### Task prompt:
Only the last stretch of the records is wanted: restate word for word the line with "D11: LED white" and every line after it.

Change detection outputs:
━━━━━━
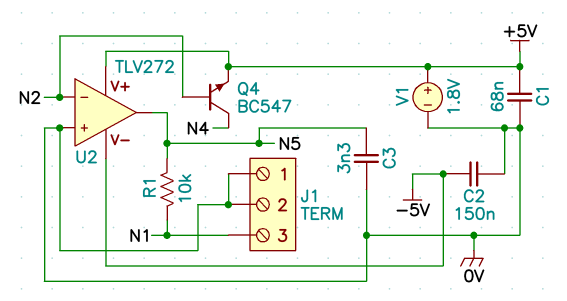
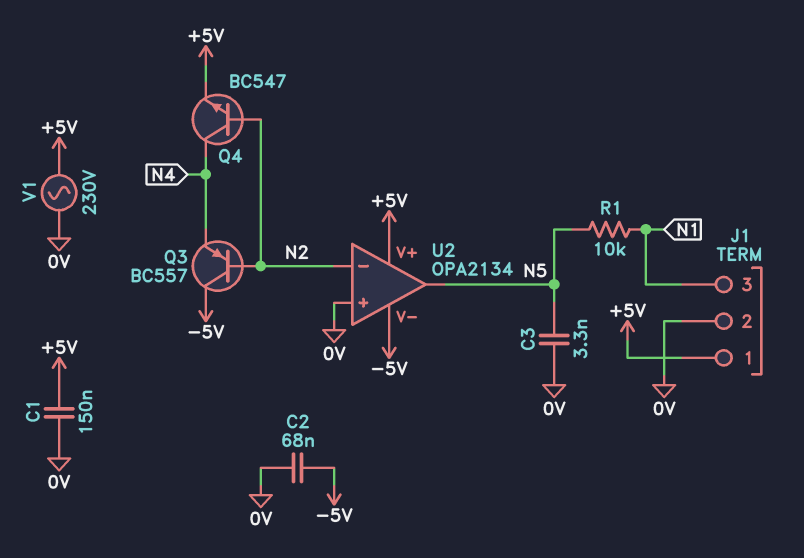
C1: 68nF (+5V, 0V) -> 150nF (+5V, 0V)
C2: 150nF (-5V, 0V) -> 68nF (-5V, 0V)
J1 pin 1: 0V -> +5V
Q3: none -> PNP BC557 (B N2, C -5V, E N4)
U2: TLV272 -> OPA2134
V1: 1.8V (plus +5V, minus 0V) -> AC 230V (+5V, 0V)

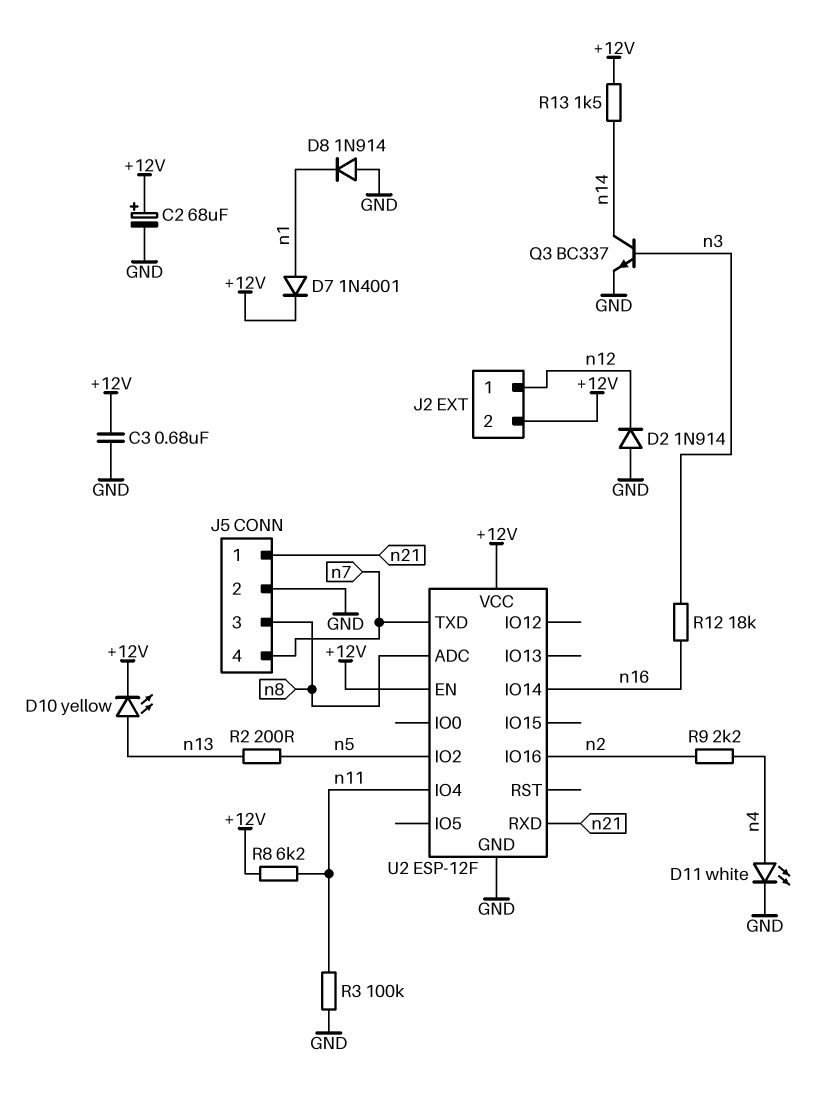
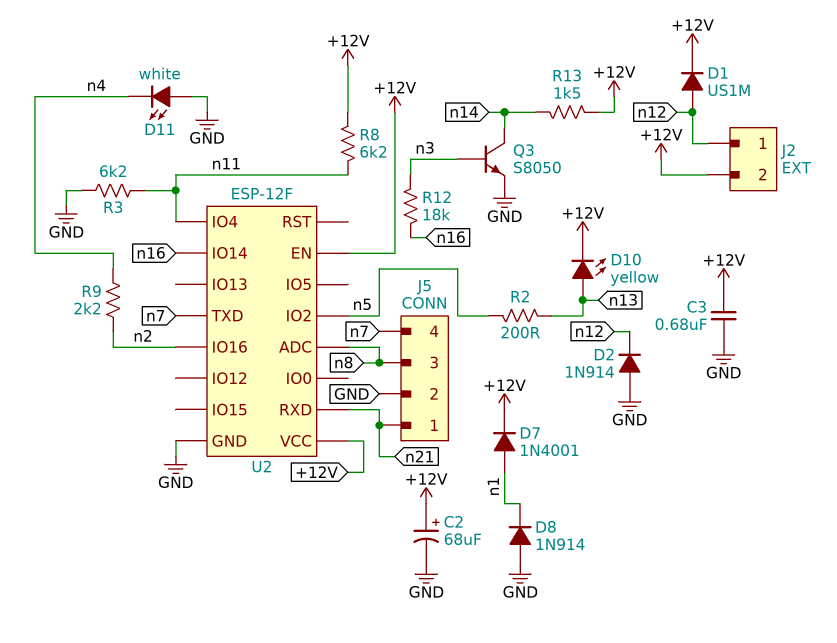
D1: none -> diode US1M (A n12, K +12V)
D11: LED white (A n4, K GND) -> LED white (A GND, K n4)
Q3: NPN BC337 (B n3, C n14, E GND) -> NPN S8050 (B n3, C n14, E GND)
R3: 100k (GND, n11) -> 6.2k (GND, n11)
━━━━━━
### Reply to the exercise:
D11: LED white (A n4, K GND) -> LED white (A GND, K n4)
Q3: NPN BC337 (B n3, C n14, E GND) -> NPN S8050 (B n3, C n14, E GND)
R3: 100k (GND, n11) -> 6.2k (GND, n11)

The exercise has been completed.